Work task: These entries are to be retyped in full, word for word.

Excerpts from a dataset:
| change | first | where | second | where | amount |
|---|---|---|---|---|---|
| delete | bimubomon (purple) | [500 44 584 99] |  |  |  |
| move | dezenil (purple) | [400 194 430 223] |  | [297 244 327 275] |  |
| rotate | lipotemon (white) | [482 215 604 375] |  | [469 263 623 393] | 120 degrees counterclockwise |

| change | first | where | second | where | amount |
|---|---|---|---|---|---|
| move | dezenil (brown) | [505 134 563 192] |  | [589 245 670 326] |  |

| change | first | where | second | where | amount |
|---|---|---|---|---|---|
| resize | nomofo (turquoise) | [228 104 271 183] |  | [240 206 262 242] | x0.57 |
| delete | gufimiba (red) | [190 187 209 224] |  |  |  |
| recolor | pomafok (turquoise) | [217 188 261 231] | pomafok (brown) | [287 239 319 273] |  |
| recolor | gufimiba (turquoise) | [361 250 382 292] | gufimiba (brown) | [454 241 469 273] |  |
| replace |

Result of this task:
| change | first | where | second | where | amount |
|---|---|---|---|---|---|
| delete | bimubomon (purple) | [500 44 584 99] |  |  |  |
| move | dezenil (purple) | [400 194 430 223] |  | [297 244 327 275] |  |
| rotate | lipotemon (white) | [482 215 604 375] |  | [469 263 623 393] | 120 degrees counterclockwise |

| change | first | where | second | where | amount |
|---|---|---|---|---|---|
| move | dezenil (brown) | [505 134 563 192] |  | [589 245 670 326] |  |

| change | first | where | second | where | amount |
|---|---|---|---|---|---|
| resize | nomofo (turquoise) | [228 104 271 183] |  | [240 206 262 242] | x0.57 |
| delete | gufimiba (red) | [190 187 209 224] |  |  |  |
| recolor | pomafok (turquoise) | [217 188 261 231] | pomafok (brown) | [287 239 319 273] |  |
| recolor | gufimiba (turquoise) | [361 250 382 292] | gufimiba (brown) | [454 241 469 273] |  |
| replace |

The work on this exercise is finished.